**Task**
All lines from the one containing "change,first,where,second,where,amount" to the end of the entries below should be output exactly as they appear. No other lines should be output.

**Supplied data**
____________________
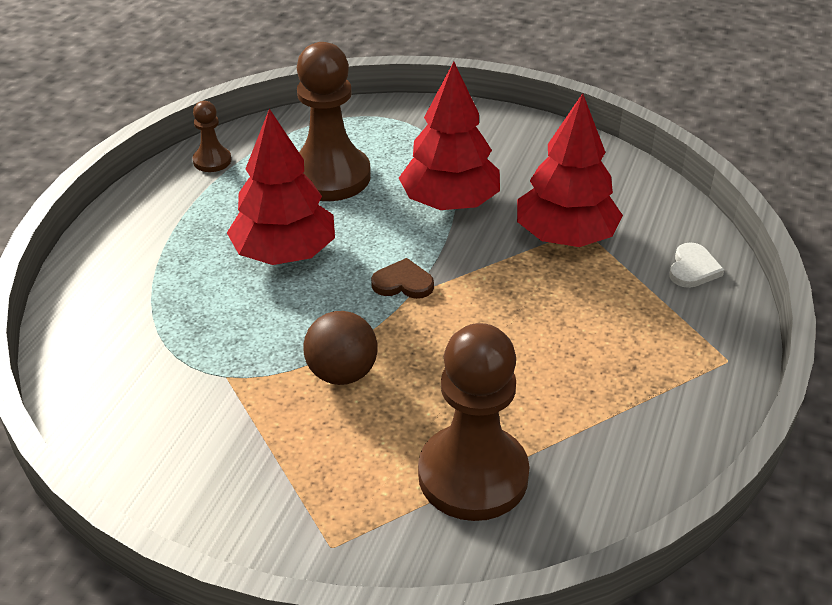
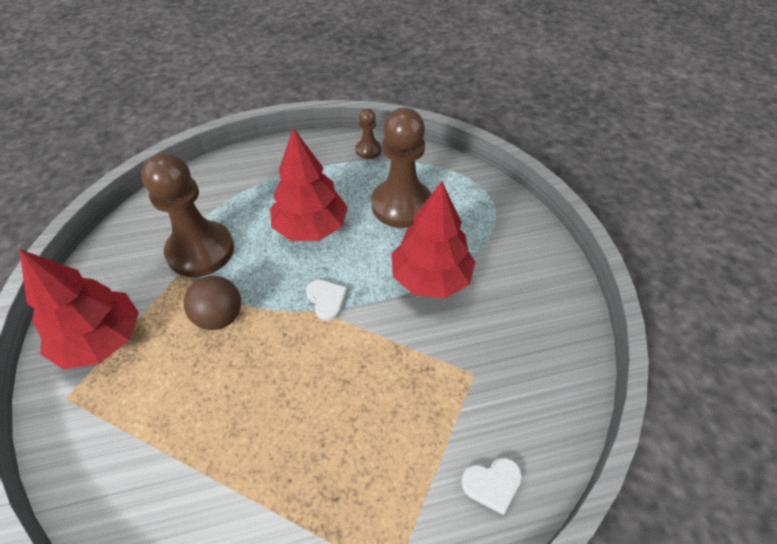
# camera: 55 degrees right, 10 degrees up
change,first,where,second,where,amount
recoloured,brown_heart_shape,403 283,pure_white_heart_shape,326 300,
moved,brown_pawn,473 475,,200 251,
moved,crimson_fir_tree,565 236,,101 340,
____________________
**Response area**
change,first,where,second,where,amount
recoloured,brown_heart_shape,403 283,pure_white_heart_shape,326 300,
moved,brown_pawn,473 475,,200 251,
moved,crimson_fir_tree,565 236,,101 340,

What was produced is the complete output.